[Task]:
For the data below, give again exactly the lines from the one containing "U2 pin CV: n1 -> n5" through the one containing "D2: none -> zener 12V (A G11, K T10)", both ends included, and no others.

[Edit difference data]
----------------

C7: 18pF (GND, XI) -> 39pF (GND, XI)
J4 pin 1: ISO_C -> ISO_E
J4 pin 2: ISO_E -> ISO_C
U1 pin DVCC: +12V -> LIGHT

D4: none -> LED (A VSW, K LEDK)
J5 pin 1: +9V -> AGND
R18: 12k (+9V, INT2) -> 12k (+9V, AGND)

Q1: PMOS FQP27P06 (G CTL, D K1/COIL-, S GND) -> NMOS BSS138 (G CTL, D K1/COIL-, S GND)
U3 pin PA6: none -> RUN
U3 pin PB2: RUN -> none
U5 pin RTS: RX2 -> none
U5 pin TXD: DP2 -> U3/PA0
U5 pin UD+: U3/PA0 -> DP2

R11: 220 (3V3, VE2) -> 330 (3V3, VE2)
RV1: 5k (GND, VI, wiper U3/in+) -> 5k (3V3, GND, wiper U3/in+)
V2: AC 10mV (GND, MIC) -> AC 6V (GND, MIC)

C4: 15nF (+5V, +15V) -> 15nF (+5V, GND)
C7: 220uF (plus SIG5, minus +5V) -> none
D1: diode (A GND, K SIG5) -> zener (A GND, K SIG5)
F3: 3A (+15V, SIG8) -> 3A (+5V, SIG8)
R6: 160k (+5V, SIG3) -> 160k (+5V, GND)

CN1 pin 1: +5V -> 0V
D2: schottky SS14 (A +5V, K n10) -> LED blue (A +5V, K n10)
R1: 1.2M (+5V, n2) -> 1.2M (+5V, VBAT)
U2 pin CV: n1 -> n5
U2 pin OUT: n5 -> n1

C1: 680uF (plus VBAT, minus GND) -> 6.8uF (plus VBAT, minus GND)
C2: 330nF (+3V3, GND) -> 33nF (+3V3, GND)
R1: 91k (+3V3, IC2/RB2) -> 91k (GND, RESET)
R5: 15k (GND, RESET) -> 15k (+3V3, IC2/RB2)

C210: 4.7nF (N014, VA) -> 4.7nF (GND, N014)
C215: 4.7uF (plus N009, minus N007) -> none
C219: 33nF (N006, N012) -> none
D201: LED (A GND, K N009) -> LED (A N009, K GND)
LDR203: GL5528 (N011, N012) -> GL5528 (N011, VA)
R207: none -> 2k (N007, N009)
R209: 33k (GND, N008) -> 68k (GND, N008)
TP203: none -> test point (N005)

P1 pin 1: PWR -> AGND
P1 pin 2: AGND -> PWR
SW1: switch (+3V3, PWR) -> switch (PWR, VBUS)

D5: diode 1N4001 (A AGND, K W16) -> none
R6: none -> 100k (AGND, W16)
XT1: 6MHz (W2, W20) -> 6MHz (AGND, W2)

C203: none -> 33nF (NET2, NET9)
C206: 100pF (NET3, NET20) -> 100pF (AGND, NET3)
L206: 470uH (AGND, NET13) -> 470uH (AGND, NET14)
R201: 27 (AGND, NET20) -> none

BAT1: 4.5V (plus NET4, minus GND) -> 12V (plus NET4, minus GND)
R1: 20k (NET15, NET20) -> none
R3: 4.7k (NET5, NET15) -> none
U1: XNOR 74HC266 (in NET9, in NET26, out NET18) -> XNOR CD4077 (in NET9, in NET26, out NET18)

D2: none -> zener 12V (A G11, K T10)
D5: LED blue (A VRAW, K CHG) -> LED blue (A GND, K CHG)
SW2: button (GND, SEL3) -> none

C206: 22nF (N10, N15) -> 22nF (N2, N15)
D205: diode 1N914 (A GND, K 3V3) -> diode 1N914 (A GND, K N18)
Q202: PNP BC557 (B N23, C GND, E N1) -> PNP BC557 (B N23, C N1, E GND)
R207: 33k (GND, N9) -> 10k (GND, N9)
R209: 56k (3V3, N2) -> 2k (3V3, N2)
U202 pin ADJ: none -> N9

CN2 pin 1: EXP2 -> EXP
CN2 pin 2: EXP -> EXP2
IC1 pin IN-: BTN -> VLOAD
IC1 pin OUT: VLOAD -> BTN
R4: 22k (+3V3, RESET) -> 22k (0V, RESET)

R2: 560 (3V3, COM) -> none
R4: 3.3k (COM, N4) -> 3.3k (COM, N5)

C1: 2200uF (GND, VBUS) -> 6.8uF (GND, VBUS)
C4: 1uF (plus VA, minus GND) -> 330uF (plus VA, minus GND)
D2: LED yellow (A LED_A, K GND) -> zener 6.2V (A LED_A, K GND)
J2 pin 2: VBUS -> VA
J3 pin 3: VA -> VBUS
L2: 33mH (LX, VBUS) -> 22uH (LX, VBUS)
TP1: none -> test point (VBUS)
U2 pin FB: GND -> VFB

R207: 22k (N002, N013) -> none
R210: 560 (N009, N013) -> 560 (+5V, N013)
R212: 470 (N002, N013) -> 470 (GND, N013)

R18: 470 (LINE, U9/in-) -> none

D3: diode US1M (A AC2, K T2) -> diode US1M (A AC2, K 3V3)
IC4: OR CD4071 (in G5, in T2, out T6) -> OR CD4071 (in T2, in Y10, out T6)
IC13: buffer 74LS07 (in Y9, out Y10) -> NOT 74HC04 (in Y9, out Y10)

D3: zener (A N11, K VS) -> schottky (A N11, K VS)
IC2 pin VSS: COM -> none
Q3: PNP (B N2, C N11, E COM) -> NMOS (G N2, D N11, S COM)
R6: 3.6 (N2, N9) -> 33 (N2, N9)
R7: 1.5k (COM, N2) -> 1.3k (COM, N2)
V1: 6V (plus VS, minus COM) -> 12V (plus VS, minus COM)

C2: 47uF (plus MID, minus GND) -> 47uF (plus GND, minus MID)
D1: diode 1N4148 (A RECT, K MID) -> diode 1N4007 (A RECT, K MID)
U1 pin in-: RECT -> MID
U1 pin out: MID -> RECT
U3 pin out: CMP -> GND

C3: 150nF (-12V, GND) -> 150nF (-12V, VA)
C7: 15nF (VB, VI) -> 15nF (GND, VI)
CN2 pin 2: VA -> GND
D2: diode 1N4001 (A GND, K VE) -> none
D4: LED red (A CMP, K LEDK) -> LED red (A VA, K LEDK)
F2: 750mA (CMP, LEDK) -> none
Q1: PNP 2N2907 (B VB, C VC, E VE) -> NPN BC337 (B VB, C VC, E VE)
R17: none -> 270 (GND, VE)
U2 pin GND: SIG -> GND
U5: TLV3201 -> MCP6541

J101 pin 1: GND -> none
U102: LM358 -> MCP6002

----------------

[Answer]:
U2 pin CV: n1 -> n5
U2 pin OUT: n5 -> n1

C1: 680uF (plus VBAT, minus GND) -> 6.8uF (plus VBAT, minus GND)
C2: 330nF (+3V3, GND) -> 33nF (+3V3, GND)
R1: 91k (+3V3, IC2/RB2) -> 91k (GND, RESET)
R5: 15k (GND, RESET) -> 15k (+3V3, IC2/RB2)

C210: 4.7nF (N014, VA) -> 4.7nF (GND, N014)
C215: 4.7uF (plus N009, minus N007) -> none
C219: 33nF (N006, N012) -> none
D201: LED (A GND, K N009) -> LED (A N009, K GND)
LDR203: GL5528 (N011, N012) -> GL5528 (N011, VA)
R207: none -> 2k (N007, N009)
R209: 33k (GND, N008) -> 68k (GND, N008)
TP203: none -> test point (N005)

P1 pin 1: PWR -> AGND
P1 pin 2: AGND -> PWR
SW1: switch (+3V3, PWR) -> switch (PWR, VBUS)

D5: diode 1N4001 (A AGND, K W16) -> none
R6: none -> 100k (AGND, W16)
XT1: 6MHz (W2, W20) -> 6MHz (AGND, W2)

C203: none -> 33nF (NET2, NET9)
C206: 100pF (NET3, NET20) -> 100pF (AGND, NET3)
L206: 470uH (AGND, NET13) -> 470uH (AGND, NET14)
R201: 27 (AGND, NET20) -> none

BAT1: 4.5V (plus NET4, minus GND) -> 12V (plus NET4, minus GND)
R1: 20k (NET15, NET20) -> none
R3: 4.7k (NET5, NET15) -> none
U1: XNOR 74HC266 (in NET9, in NET26, out NET18) -> XNOR CD4077 (in NET9, in NET26, out NET18)

D2: none -> zener 12V (A G11, K T10)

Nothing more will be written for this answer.